╭─ Exercise input
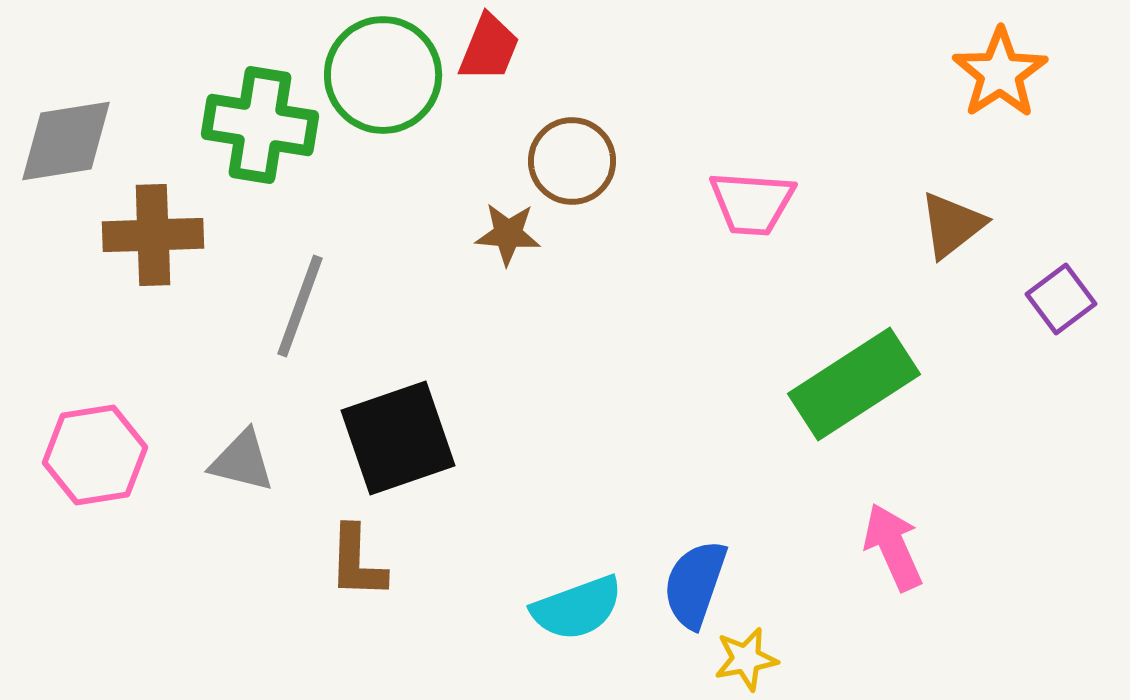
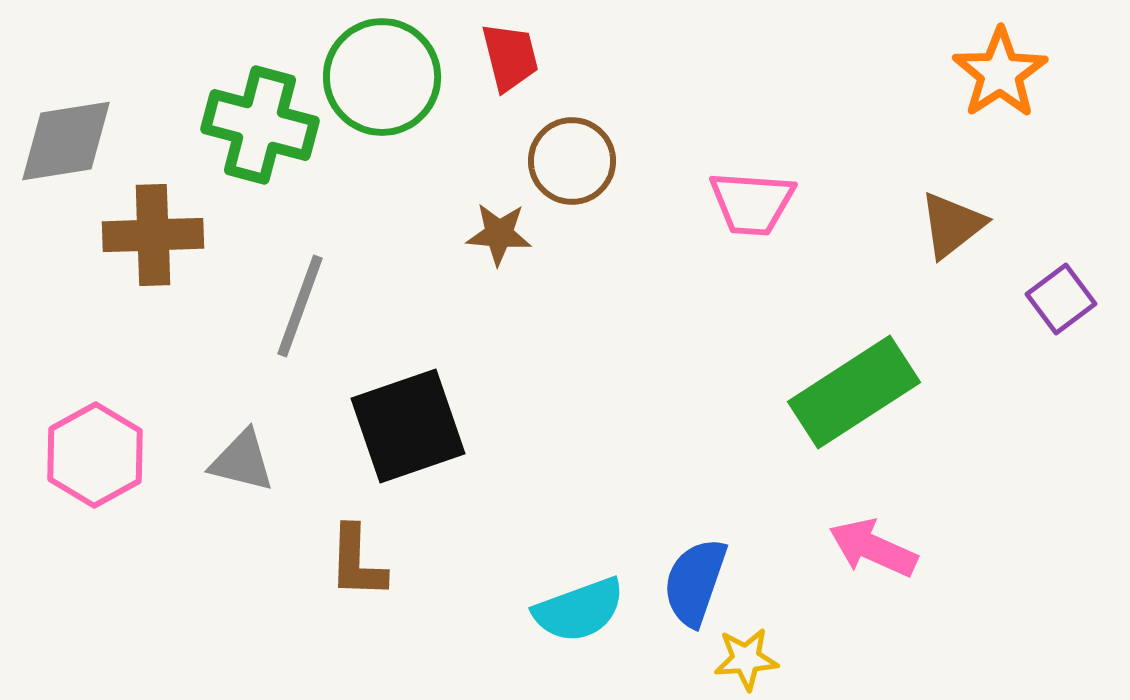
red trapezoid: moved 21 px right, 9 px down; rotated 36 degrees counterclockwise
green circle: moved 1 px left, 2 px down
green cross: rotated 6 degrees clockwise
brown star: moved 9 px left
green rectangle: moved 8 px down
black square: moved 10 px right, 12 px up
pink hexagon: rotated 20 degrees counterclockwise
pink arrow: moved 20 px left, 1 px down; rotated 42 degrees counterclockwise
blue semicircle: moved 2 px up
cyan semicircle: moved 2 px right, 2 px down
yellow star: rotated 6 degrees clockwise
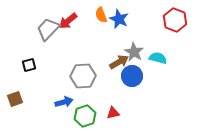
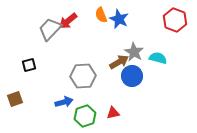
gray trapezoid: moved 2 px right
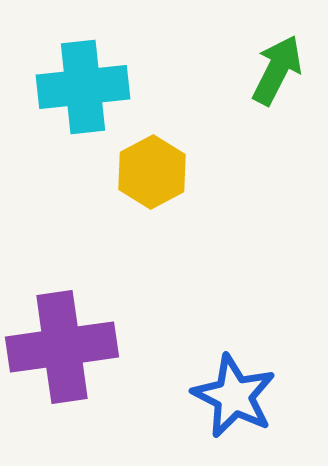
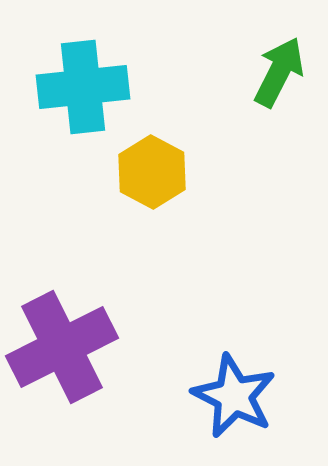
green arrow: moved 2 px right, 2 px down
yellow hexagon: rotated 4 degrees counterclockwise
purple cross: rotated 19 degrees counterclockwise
╰─
Once you find the string "degrees" in a line of the records, copy that line.

red trapezoid: moved 21 px right, 9 px down; rotated 36 degrees counterclockwise
green cross: rotated 6 degrees clockwise
pink hexagon: rotated 20 degrees counterclockwise
pink arrow: moved 20 px left, 1 px down; rotated 42 degrees counterclockwise
yellow star: rotated 6 degrees clockwise
yellow hexagon: rotated 4 degrees counterclockwise
purple cross: rotated 19 degrees counterclockwise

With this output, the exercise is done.